■ **Directions**
Search the listing below for the line containing "camera: 40 degrees left, 10 degrees down". From there through the line containing "yellow bottle [443,111,485,221]", transcribe every line exactly, both ends included.
** Extracted material follows **
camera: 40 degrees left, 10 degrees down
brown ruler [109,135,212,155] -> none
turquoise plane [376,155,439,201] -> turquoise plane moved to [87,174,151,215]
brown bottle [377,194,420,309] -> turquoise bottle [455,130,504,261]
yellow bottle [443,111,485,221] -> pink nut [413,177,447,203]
** End of Extracted material **
** Extracted material follows **
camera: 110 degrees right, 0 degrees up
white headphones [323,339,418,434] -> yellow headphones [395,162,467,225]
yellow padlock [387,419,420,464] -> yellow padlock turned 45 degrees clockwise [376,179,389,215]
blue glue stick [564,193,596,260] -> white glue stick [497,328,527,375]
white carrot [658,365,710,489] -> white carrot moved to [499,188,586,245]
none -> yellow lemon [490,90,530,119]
** End of Extracted material **
■ **Solution**
camera: 40 degrees left, 10 degrees down
brown ruler [109,135,212,155] -> none
turquoise plane [376,155,439,201] -> turquoise plane moved to [87,174,151,215]
brown bottle [377,194,420,309] -> turquoise bottle [455,130,504,261]
yellow bottle [443,111,485,221] -> pink nut [413,177,447,203]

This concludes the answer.